:: The task ::
Write the entries out exactly. Any images they hold stay out of the copy.
═════ Data for the task ═════
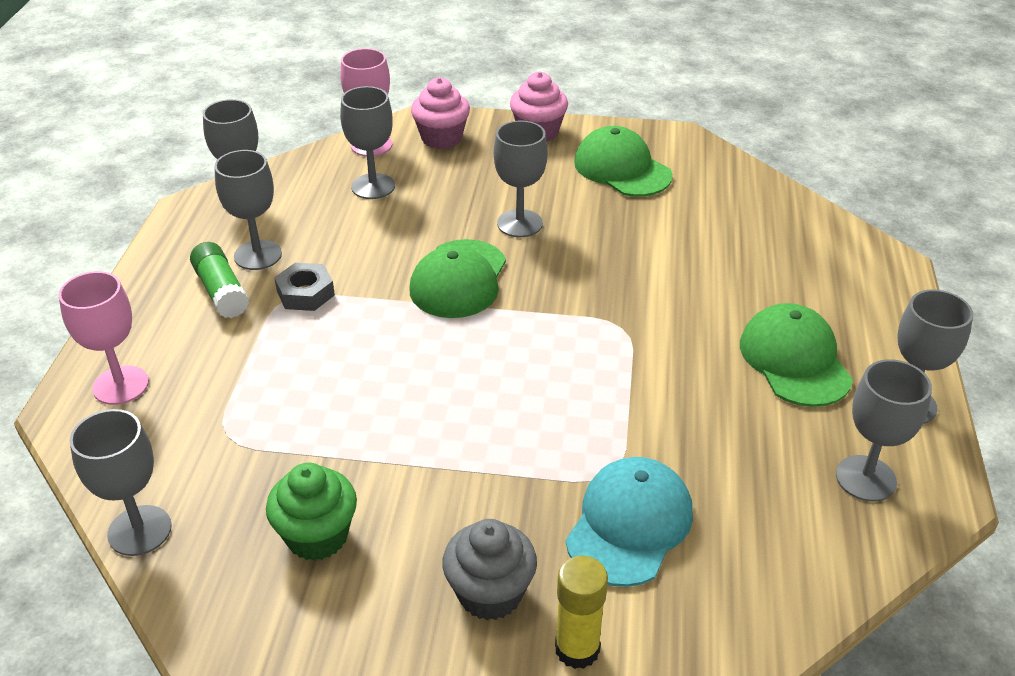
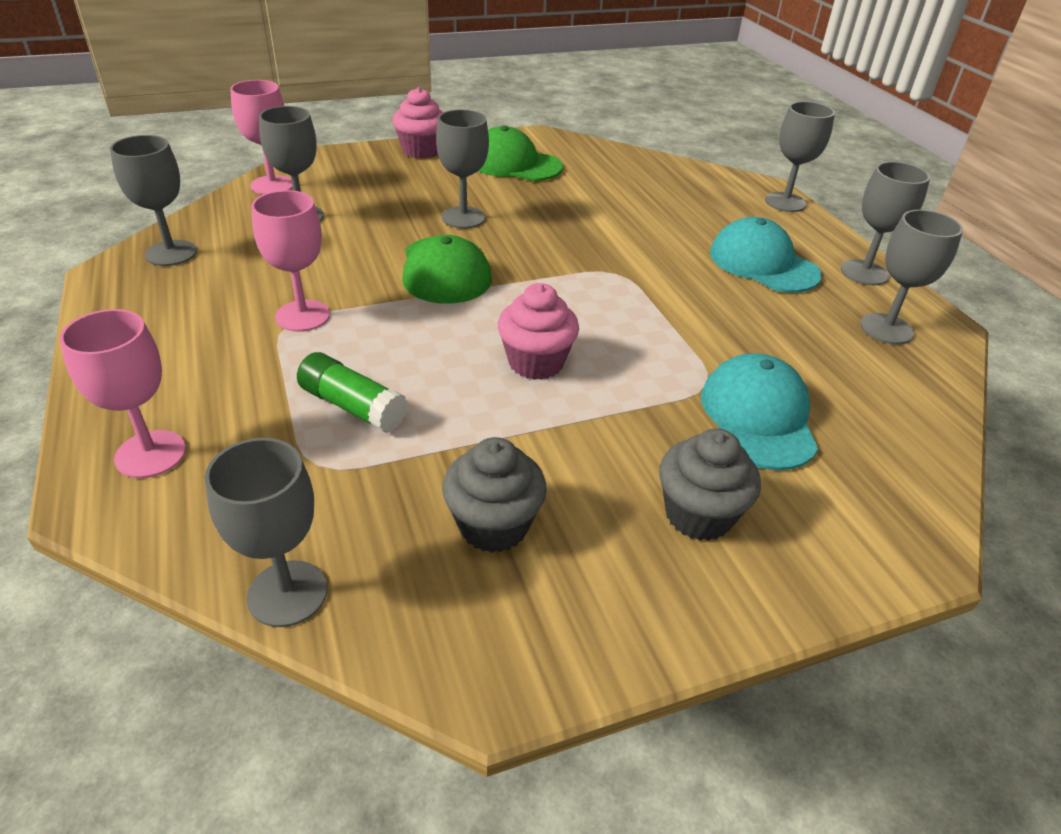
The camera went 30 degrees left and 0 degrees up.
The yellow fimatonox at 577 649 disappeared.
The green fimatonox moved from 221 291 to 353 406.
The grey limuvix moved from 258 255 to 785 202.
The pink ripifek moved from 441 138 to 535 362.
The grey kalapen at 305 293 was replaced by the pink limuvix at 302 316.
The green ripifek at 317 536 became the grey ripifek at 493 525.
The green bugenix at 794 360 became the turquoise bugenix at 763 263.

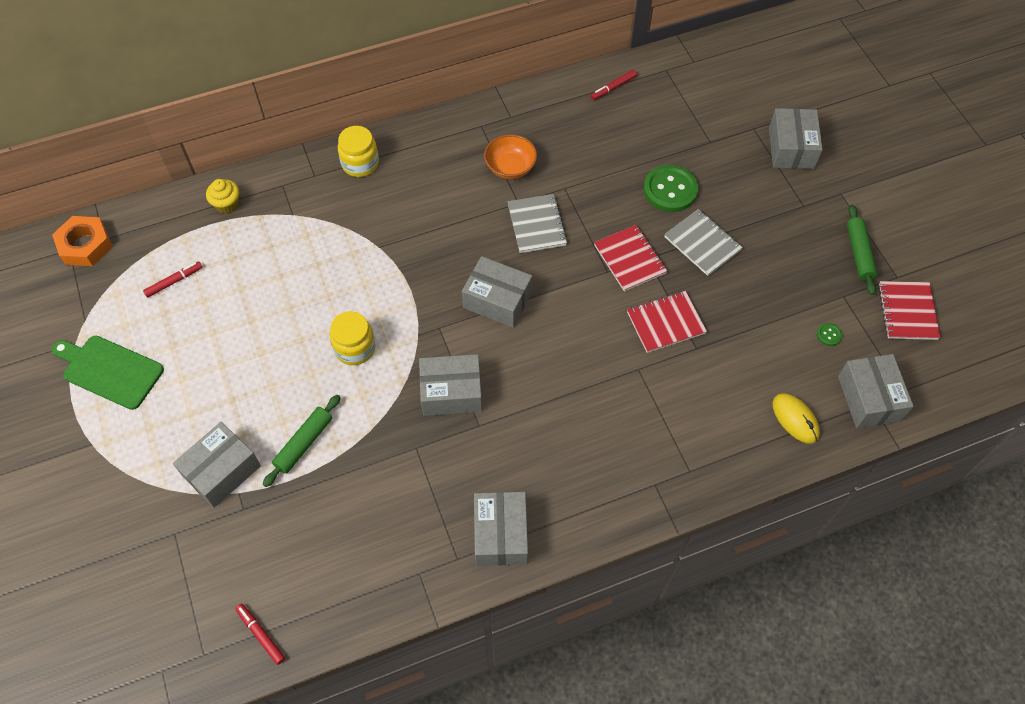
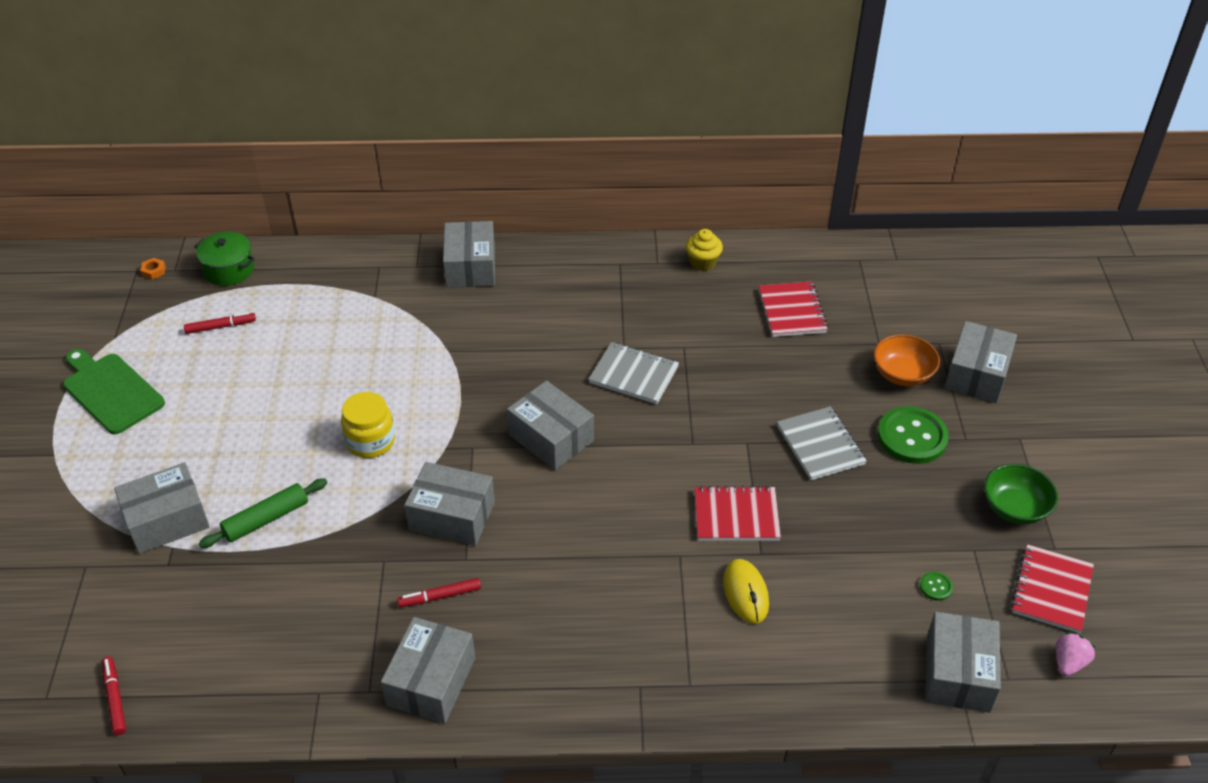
The camera went 20 degrees right and 15 degrees down.
The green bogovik at 229 270 appeared.
The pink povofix at 1069 663 appeared.
The yellow ripifek moved from 227 204 to 703 262.
The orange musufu moved from 510 167 to 902 374.
The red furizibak moved from 613 88 to 440 596.
The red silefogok moved from 630 259 to 792 311.
The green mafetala moved from 670 190 to 912 437.
The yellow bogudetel moved from 795 419 to 745 593.
The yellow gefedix at 360 163 was replaced by the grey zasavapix at 470 267.
The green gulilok at 859 253 was replaced by the green musufu at 1014 508.
The grey silefogok at 537 225 turned 75 degrees counterclockwise.
The orange kalapen at 85 245 changed to 0.41 times the size.

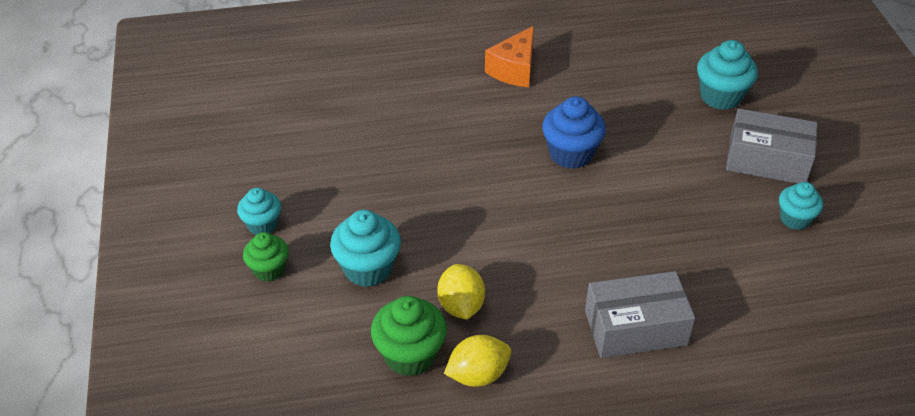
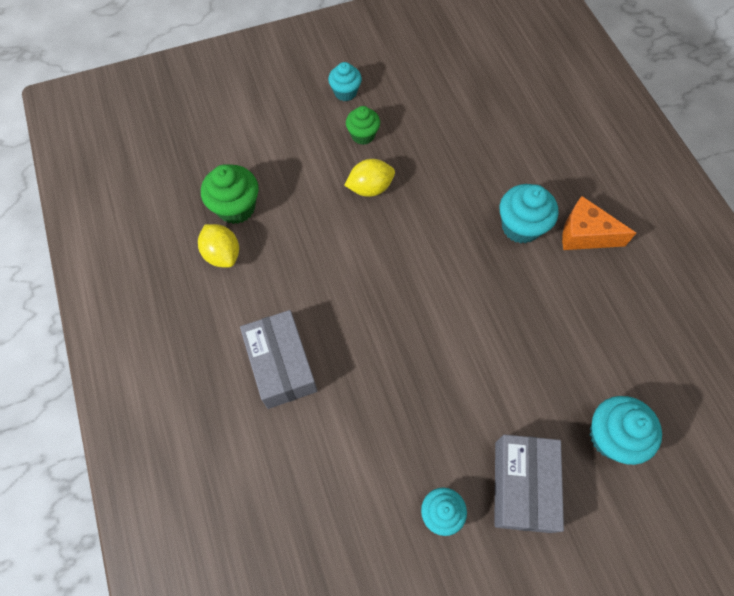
The camera went 80 degrees right and 20 degrees up.
The blue ripifek at 571 154 disappeared.
The green ripifek moved from 269 270 to 363 135.
The turquoise ripifek moved from 368 268 to 520 227.
The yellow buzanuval moved from 461 306 to 370 188.

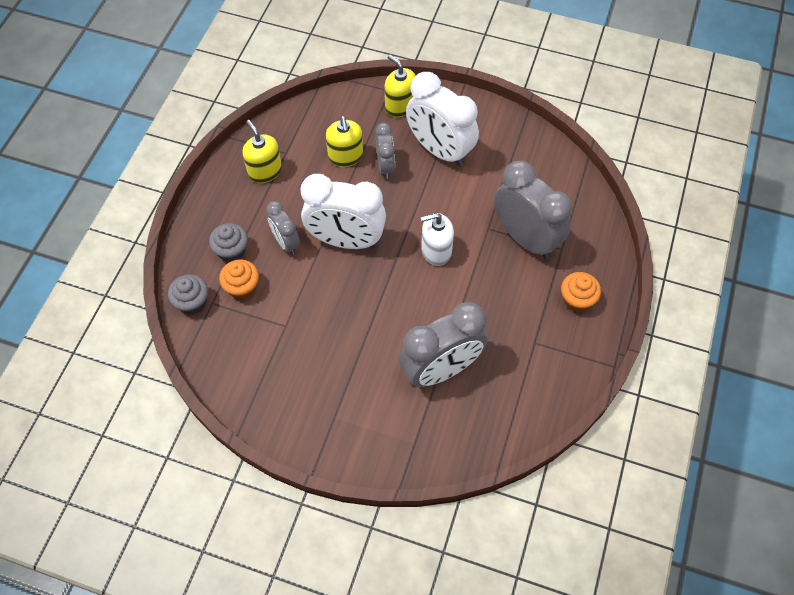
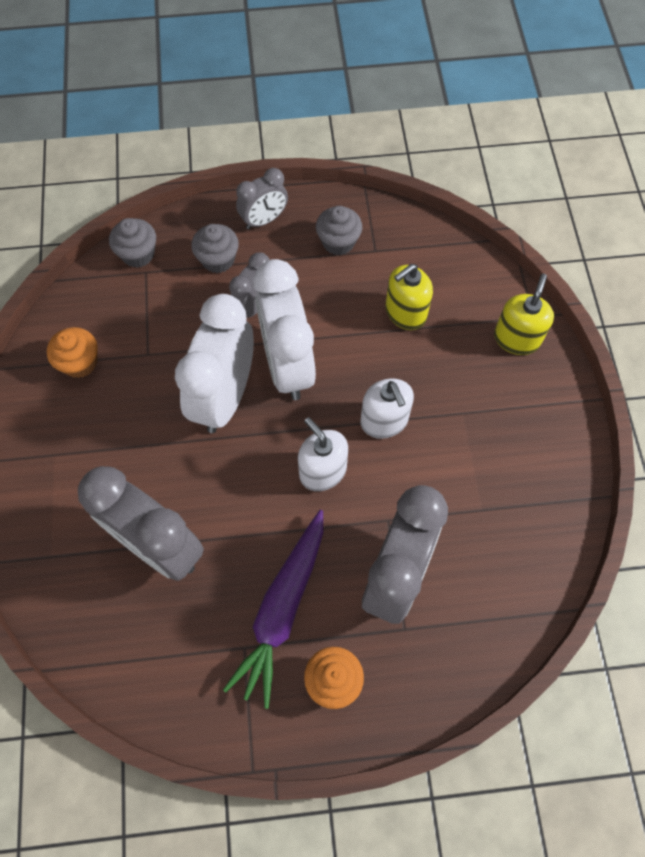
The camera went 65 degrees right and 5 degrees up.
The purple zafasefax at 282 609 appeared.
The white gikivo at 384 421 appeared.
The orange ripifek moved from 242 287 to 80 362.
The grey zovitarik moved from 385 166 to 264 220.
The white zovitarik moved from 440 150 to 225 397.
The yellow gikivo at 265 171 was replaced by the grey ripifek at 338 242.

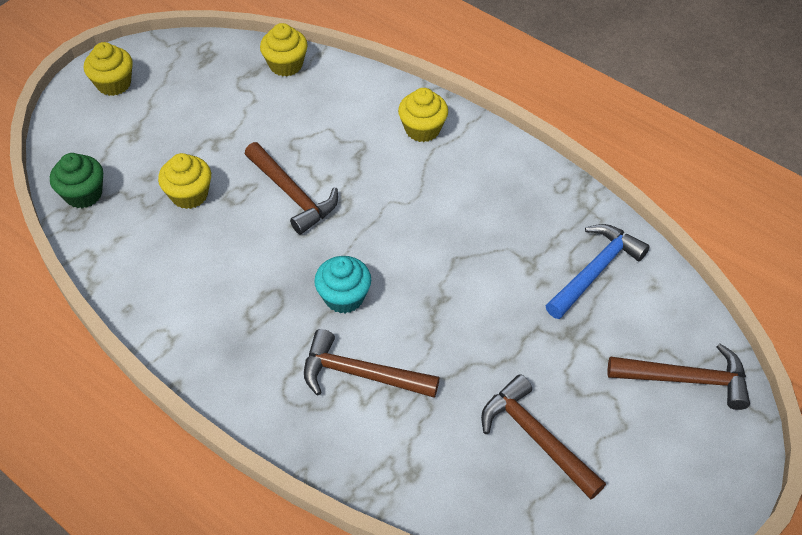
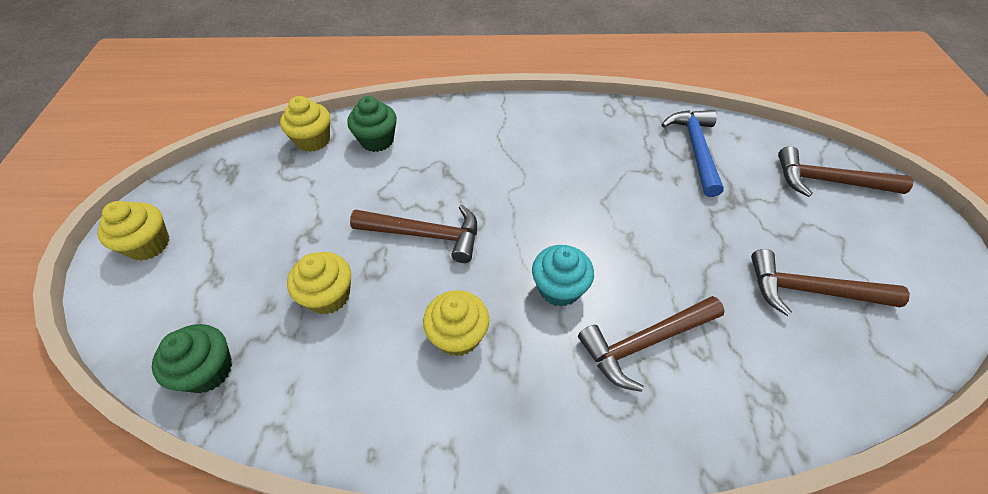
The camera went 40 degrees left and 0 degrees up.
The green ripifek at 377 140 appeared.
The yellow ripifek moved from 422 129 to 458 335.
The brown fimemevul at 686 379 turned 135 degrees counterclockwise.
═════
:: Expected output ::
The camera went 30 degrees left and 0 degrees up.
The yellow fimatonox at 577 649 disappeared.
The green fimatonox moved from 221 291 to 353 406.
The grey limuvix moved from 258 255 to 785 202.
The pink ripifek moved from 441 138 to 535 362.
The grey kalapen at 305 293 was replaced by the pink limuvix at 302 316.
The green ripifek at 317 536 became the grey ripifek at 493 525.
The green bugenix at 794 360 became the turquoise bugenix at 763 263.

The camera went 20 degrees right and 15 degrees down.
The green bogovik at 229 270 appeared.
The pink povofix at 1069 663 appeared.
The yellow ripifek moved from 227 204 to 703 262.
The orange musufu moved from 510 167 to 902 374.
The red furizibak moved from 613 88 to 440 596.
The red silefogok moved from 630 259 to 792 311.
The green mafetala moved from 670 190 to 912 437.
The yellow bogudetel moved from 795 419 to 745 593.
The yellow gefedix at 360 163 was replaced by the grey zasavapix at 470 267.
The green gulilok at 859 253 was replaced by the green musufu at 1014 508.
The grey silefogok at 537 225 turned 75 degrees counterclockwise.
The orange kalapen at 85 245 changed to 0.41 times the size.

The camera went 80 degrees right and 20 degrees up.
The blue ripifek at 571 154 disappeared.
The green ripifek moved from 269 270 to 363 135.
The turquoise ripifek moved from 368 268 to 520 227.
The yellow buzanuval moved from 461 306 to 370 188.

The camera went 65 degrees right and 5 degrees up.
The purple zafasefax at 282 609 appeared.
The white gikivo at 384 421 appeared.
The orange ripifek moved from 242 287 to 80 362.
The grey zovitarik moved from 385 166 to 264 220.
The white zovitarik moved from 440 150 to 225 397.
The yellow gikivo at 265 171 was replaced by the grey ripifek at 338 242.

The camera went 40 degrees left and 0 degrees up.
The green ripifek at 377 140 appeared.
The yellow ripifek moved from 422 129 to 458 335.
The brown fimemevul at 686 379 turned 135 degrees counterclockwise.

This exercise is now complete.